• **What to do**: Find the line holding "(497, 225) = (523, 189): black" in the entries below. Give it again exactly, along with every line after it up to and including the line holding "(621, 373) = (553, 384): blue".

::: Materials provided :::

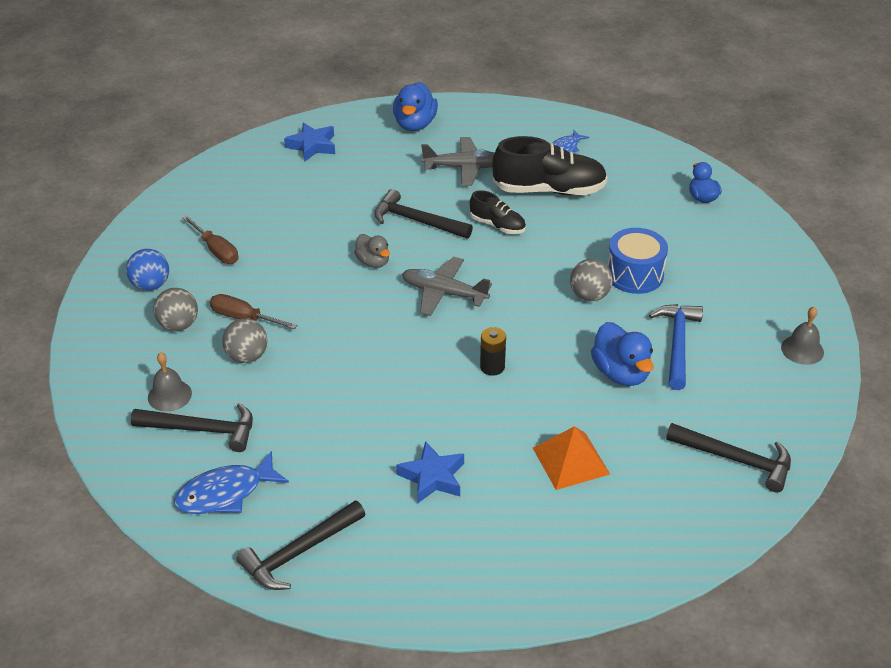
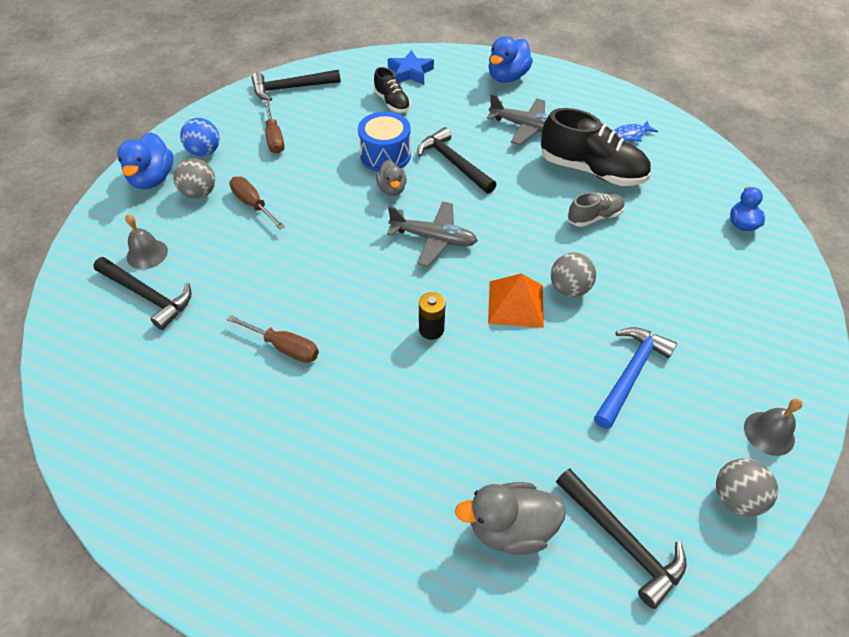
camera: 25 degrees right, 10 degrees up
(225, 493) = (121, 365): blue fish -> none
(247, 356) = (231, 240): grey ball -> grey ball (735, 497)
(299, 552) = (135, 455): black hammer -> black hammer (291, 88)
(371, 425) = (285, 347): none -> brown screwdriver
(432, 477) = (303, 426): blue star -> none
(443, 293) = (434, 239): grey plane -> grey plane turned 150 degrees clockwise
(497, 225) = (523, 189): black shoe -> black shoe (392, 102)
(571, 460) = (444, 464): orange pyramid -> orange pyramid (516, 303)
(576, 230) = (594, 217): none -> grey shoe
(621, 373) = (553, 384): blue duck -> blue duck (153, 179)
(634, 274) = (627, 282): blue drum -> blue drum (385, 155)
(649, 483) = (510, 528): none -> grey duck

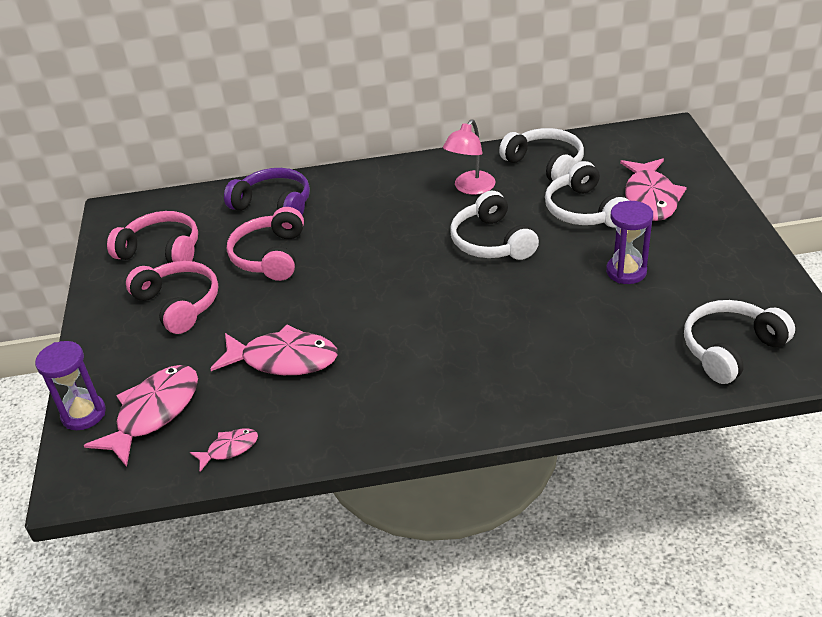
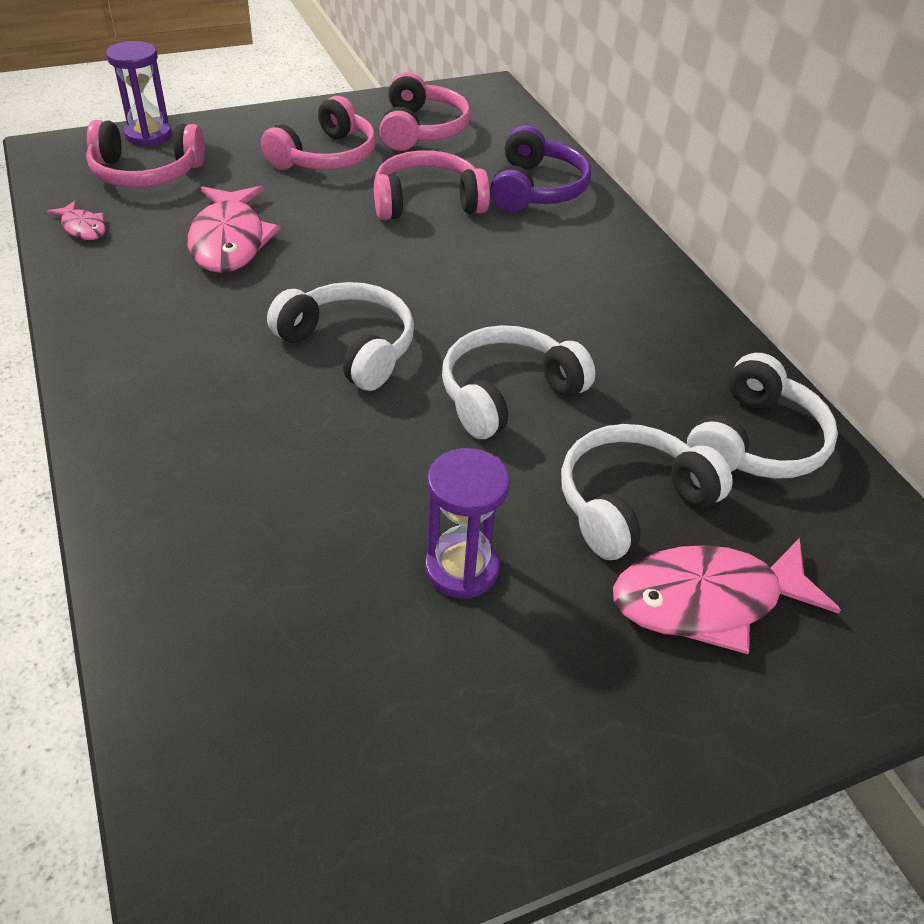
camera: 70 degrees right, 5 degrees up
(154, 413) = (146, 173): pink fish -> pink headphones
(470, 188) = (644, 358): pink lamp -> none
(730, 349) = (251, 737): white headphones -> white headphones (349, 347)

:::

• **Result of this task**:
(497, 225) = (523, 189): black shoe -> black shoe (392, 102)
(571, 460) = (444, 464): orange pyramid -> orange pyramid (516, 303)
(576, 230) = (594, 217): none -> grey shoe
(621, 373) = (553, 384): blue duck -> blue duck (153, 179)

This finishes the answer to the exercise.